▶ _Task directions_
Every entry, from first to last, is to be retyped without any alteration.

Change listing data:
* * *
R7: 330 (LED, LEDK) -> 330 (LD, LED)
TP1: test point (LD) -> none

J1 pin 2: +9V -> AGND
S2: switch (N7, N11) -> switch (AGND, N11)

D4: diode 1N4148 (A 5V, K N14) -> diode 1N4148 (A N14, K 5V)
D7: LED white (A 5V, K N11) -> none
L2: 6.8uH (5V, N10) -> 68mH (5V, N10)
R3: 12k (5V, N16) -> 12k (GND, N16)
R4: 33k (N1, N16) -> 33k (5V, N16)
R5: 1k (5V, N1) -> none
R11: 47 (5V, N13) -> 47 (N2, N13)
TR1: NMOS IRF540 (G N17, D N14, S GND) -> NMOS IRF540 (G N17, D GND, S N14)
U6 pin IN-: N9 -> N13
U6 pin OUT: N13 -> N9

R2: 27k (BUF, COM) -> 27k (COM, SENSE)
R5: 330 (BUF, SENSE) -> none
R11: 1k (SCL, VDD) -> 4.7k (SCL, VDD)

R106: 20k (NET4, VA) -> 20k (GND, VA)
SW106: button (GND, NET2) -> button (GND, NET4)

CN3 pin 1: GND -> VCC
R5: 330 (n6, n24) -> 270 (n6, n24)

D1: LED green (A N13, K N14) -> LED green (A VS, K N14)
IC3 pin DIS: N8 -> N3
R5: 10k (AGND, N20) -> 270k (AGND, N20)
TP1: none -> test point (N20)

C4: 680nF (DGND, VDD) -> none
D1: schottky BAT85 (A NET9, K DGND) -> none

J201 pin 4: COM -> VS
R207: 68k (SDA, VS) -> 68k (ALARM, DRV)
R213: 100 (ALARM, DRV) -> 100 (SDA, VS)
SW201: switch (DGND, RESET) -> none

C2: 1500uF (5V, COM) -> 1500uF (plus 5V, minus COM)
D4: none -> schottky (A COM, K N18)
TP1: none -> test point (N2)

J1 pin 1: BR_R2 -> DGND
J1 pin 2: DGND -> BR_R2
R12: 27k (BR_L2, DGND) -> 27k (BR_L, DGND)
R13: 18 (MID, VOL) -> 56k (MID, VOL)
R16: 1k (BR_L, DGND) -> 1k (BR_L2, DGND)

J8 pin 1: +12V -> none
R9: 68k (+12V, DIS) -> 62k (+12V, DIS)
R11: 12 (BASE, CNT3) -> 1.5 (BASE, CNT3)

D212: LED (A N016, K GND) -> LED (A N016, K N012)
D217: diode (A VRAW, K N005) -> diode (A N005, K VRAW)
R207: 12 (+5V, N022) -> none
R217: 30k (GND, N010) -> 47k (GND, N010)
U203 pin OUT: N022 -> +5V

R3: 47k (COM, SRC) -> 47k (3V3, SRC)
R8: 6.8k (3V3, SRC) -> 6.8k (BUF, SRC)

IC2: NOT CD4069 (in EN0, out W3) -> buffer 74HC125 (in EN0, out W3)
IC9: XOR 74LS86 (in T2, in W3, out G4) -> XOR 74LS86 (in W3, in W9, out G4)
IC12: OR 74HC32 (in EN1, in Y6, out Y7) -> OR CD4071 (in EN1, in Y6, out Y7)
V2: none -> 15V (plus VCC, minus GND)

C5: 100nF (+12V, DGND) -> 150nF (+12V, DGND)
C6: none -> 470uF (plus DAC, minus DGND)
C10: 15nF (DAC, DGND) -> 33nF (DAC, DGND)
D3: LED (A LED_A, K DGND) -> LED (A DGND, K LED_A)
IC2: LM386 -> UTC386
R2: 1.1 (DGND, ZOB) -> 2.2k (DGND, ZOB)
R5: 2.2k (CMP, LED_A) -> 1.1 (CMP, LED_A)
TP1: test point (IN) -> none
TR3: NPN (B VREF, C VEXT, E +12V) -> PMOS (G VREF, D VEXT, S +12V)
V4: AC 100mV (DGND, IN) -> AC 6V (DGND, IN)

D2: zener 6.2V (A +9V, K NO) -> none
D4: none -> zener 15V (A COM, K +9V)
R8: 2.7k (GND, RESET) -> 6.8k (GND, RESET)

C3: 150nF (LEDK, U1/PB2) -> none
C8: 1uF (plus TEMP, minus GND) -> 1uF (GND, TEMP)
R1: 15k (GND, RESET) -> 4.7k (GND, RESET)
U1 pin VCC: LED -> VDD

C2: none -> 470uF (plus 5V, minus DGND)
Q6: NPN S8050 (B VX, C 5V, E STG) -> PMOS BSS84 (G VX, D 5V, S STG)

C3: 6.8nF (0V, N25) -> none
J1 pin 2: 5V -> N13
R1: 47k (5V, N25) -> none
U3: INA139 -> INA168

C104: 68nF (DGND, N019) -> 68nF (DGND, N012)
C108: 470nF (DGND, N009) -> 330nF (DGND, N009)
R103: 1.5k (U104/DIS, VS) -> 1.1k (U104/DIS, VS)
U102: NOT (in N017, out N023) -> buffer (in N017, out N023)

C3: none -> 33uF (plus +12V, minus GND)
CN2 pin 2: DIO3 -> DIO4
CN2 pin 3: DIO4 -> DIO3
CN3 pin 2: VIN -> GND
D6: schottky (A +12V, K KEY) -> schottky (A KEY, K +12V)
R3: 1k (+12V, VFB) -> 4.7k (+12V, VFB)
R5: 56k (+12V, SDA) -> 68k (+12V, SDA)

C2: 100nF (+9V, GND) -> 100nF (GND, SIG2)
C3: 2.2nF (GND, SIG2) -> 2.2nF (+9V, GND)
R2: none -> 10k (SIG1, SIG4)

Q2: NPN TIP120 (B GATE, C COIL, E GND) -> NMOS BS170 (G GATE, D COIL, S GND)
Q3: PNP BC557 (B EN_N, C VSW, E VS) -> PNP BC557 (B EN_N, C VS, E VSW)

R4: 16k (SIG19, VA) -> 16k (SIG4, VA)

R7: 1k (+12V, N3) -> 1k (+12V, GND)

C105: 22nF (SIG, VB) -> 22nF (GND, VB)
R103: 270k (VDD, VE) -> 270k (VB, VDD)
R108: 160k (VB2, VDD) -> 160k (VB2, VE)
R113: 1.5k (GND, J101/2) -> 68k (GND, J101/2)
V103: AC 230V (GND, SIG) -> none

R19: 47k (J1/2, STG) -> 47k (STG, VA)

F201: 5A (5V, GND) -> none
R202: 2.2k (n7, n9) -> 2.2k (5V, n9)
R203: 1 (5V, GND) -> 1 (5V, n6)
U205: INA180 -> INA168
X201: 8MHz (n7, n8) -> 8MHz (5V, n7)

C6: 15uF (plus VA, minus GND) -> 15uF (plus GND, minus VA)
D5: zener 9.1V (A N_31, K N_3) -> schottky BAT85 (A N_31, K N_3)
* * *
▶ _Expected output_
R7: 330 (LED, LEDK) -> 330 (LD, LED)
TP1: test point (LD) -> none

J1 pin 2: +9V -> AGND
S2: switch (N7, N11) -> switch (AGND, N11)

D4: diode 1N4148 (A 5V, K N14) -> diode 1N4148 (A N14, K 5V)
D7: LED white (A 5V, K N11) -> none
L2: 6.8uH (5V, N10) -> 68mH (5V, N10)
R3: 12k (5V, N16) -> 12k (GND, N16)
R4: 33k (N1, N16) -> 33k (5V, N16)
R5: 1k (5V, N1) -> none
R11: 47 (5V, N13) -> 47 (N2, N13)
TR1: NMOS IRF540 (G N17, D N14, S GND) -> NMOS IRF540 (G N17, D GND, S N14)
U6 pin IN-: N9 -> N13
U6 pin OUT: N13 -> N9

R2: 27k (BUF, COM) -> 27k (COM, SENSE)
R5: 330 (BUF, SENSE) -> none
R11: 1k (SCL, VDD) -> 4.7k (SCL, VDD)

R106: 20k (NET4, VA) -> 20k (GND, VA)
SW106: button (GND, NET2) -> button (GND, NET4)

CN3 pin 1: GND -> VCC
R5: 330 (n6, n24) -> 270 (n6, n24)

D1: LED green (A N13, K N14) -> LED green (A VS, K N14)
IC3 pin DIS: N8 -> N3
R5: 10k (AGND, N20) -> 270k (AGND, N20)
TP1: none -> test point (N20)

C4: 680nF (DGND, VDD) -> none
D1: schottky BAT85 (A NET9, K DGND) -> none

J201 pin 4: COM -> VS
R207: 68k (SDA, VS) -> 68k (ALARM, DRV)
R213: 100 (ALARM, DRV) -> 100 (SDA, VS)
SW201: switch (DGND, RESET) -> none

C2: 1500uF (5V, COM) -> 1500uF (plus 5V, minus COM)
D4: none -> schottky (A COM, K N18)
TP1: none -> test point (N2)

J1 pin 1: BR_R2 -> DGND
J1 pin 2: DGND -> BR_R2
R12: 27k (BR_L2, DGND) -> 27k (BR_L, DGND)
R13: 18 (MID, VOL) -> 56k (MID, VOL)
R16: 1k (BR_L, DGND) -> 1k (BR_L2, DGND)

J8 pin 1: +12V -> none
R9: 68k (+12V, DIS) -> 62k (+12V, DIS)
R11: 12 (BASE, CNT3) -> 1.5 (BASE, CNT3)

D212: LED (A N016, K GND) -> LED (A N016, K N012)
D217: diode (A VRAW, K N005) -> diode (A N005, K VRAW)
R207: 12 (+5V, N022) -> none
R217: 30k (GND, N010) -> 47k (GND, N010)
U203 pin OUT: N022 -> +5V

R3: 47k (COM, SRC) -> 47k (3V3, SRC)
R8: 6.8k (3V3, SRC) -> 6.8k (BUF, SRC)

IC2: NOT CD4069 (in EN0, out W3) -> buffer 74HC125 (in EN0, out W3)
IC9: XOR 74LS86 (in T2, in W3, out G4) -> XOR 74LS86 (in W3, in W9, out G4)
IC12: OR 74HC32 (in EN1, in Y6, out Y7) -> OR CD4071 (in EN1, in Y6, out Y7)
V2: none -> 15V (plus VCC, minus GND)

C5: 100nF (+12V, DGND) -> 150nF (+12V, DGND)
C6: none -> 470uF (plus DAC, minus DGND)
C10: 15nF (DAC, DGND) -> 33nF (DAC, DGND)
D3: LED (A LED_A, K DGND) -> LED (A DGND, K LED_A)
IC2: LM386 -> UTC386
R2: 1.1 (DGND, ZOB) -> 2.2k (DGND, ZOB)
R5: 2.2k (CMP, LED_A) -> 1.1 (CMP, LED_A)
TP1: test point (IN) -> none
TR3: NPN (B VREF, C VEXT, E +12V) -> PMOS (G VREF, D VEXT, S +12V)
V4: AC 100mV (DGND, IN) -> AC 6V (DGND, IN)

D2: zener 6.2V (A +9V, K NO) -> none
D4: none -> zener 15V (A COM, K +9V)
R8: 2.7k (GND, RESET) -> 6.8k (GND, RESET)

C3: 150nF (LEDK, U1/PB2) -> none
C8: 1uF (plus TEMP, minus GND) -> 1uF (GND, TEMP)
R1: 15k (GND, RESET) -> 4.7k (GND, RESET)
U1 pin VCC: LED -> VDD

C2: none -> 470uF (plus 5V, minus DGND)
Q6: NPN S8050 (B VX, C 5V, E STG) -> PMOS BSS84 (G VX, D 5V, S STG)

C3: 6.8nF (0V, N25) -> none
J1 pin 2: 5V -> N13
R1: 47k (5V, N25) -> none
U3: INA139 -> INA168

C104: 68nF (DGND, N019) -> 68nF (DGND, N012)
C108: 470nF (DGND, N009) -> 330nF (DGND, N009)
R103: 1.5k (U104/DIS, VS) -> 1.1k (U104/DIS, VS)
U102: NOT (in N017, out N023) -> buffer (in N017, out N023)

C3: none -> 33uF (plus +12V, minus GND)
CN2 pin 2: DIO3 -> DIO4
CN2 pin 3: DIO4 -> DIO3
CN3 pin 2: VIN -> GND
D6: schottky (A +12V, K KEY) -> schottky (A KEY, K +12V)
R3: 1k (+12V, VFB) -> 4.7k (+12V, VFB)
R5: 56k (+12V, SDA) -> 68k (+12V, SDA)

C2: 100nF (+9V, GND) -> 100nF (GND, SIG2)
C3: 2.2nF (GND, SIG2) -> 2.2nF (+9V, GND)
R2: none -> 10k (SIG1, SIG4)

Q2: NPN TIP120 (B GATE, C COIL, E GND) -> NMOS BS170 (G GATE, D COIL, S GND)
Q3: PNP BC557 (B EN_N, C VSW, E VS) -> PNP BC557 (B EN_N, C VS, E VSW)

R4: 16k (SIG19, VA) -> 16k (SIG4, VA)

R7: 1k (+12V, N3) -> 1k (+12V, GND)

C105: 22nF (SIG, VB) -> 22nF (GND, VB)
R103: 270k (VDD, VE) -> 270k (VB, VDD)
R108: 160k (VB2, VDD) -> 160k (VB2, VE)
R113: 1.5k (GND, J101/2) -> 68k (GND, J101/2)
V103: AC 230V (GND, SIG) -> none

R19: 47k (J1/2, STG) -> 47k (STG, VA)

F201: 5A (5V, GND) -> none
R202: 2.2k (n7, n9) -> 2.2k (5V, n9)
R203: 1 (5V, GND) -> 1 (5V, n6)
U205: INA180 -> INA168
X201: 8MHz (n7, n8) -> 8MHz (5V, n7)

C6: 15uF (plus VA, minus GND) -> 15uF (plus GND, minus VA)
D5: zener 9.1V (A N_31, K N_3) -> schottky BAT85 (A N_31, K N_3)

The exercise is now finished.